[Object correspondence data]
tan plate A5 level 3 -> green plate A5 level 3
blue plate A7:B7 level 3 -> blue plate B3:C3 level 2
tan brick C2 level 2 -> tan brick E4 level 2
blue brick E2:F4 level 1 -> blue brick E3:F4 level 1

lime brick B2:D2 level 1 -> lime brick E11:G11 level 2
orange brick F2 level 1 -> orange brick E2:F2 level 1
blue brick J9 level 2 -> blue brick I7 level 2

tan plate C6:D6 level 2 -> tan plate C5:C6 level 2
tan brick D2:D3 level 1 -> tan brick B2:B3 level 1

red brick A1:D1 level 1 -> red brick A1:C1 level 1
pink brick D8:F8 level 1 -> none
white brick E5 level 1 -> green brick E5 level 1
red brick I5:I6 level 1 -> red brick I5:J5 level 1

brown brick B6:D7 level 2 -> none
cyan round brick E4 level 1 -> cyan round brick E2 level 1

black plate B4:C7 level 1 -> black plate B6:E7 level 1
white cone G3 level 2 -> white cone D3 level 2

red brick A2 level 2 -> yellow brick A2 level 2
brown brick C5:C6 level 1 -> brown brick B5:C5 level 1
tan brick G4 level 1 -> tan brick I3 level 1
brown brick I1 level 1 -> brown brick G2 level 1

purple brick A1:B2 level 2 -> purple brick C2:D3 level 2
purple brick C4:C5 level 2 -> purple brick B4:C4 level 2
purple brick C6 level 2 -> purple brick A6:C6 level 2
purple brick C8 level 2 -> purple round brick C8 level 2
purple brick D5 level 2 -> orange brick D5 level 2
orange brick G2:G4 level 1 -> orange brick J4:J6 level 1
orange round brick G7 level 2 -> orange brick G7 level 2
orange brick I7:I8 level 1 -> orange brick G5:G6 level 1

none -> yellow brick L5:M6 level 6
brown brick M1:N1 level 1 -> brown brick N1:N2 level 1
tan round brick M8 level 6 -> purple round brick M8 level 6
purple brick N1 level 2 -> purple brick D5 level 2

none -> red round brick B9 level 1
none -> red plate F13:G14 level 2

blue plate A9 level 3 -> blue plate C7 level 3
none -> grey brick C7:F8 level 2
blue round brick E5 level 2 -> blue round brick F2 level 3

■ Work instructions: Transcribe the records above exactly, beginning at the line that contains "blue plate A7:B7" and ending with the line that contains "orange brick F2", both included, and nothing else.

■ Solution to this exercise:
blue plate A7:B7 level 3 -> blue plate B3:C3 level 2
tan brick C2 level 2 -> tan brick E4 level 2
blue brick E2:F4 level 1 -> blue brick E3:F4 level 1

lime brick B2:D2 level 1 -> lime brick E11:G11 level 2
orange brick F2 level 1 -> orange brick E2:F2 level 1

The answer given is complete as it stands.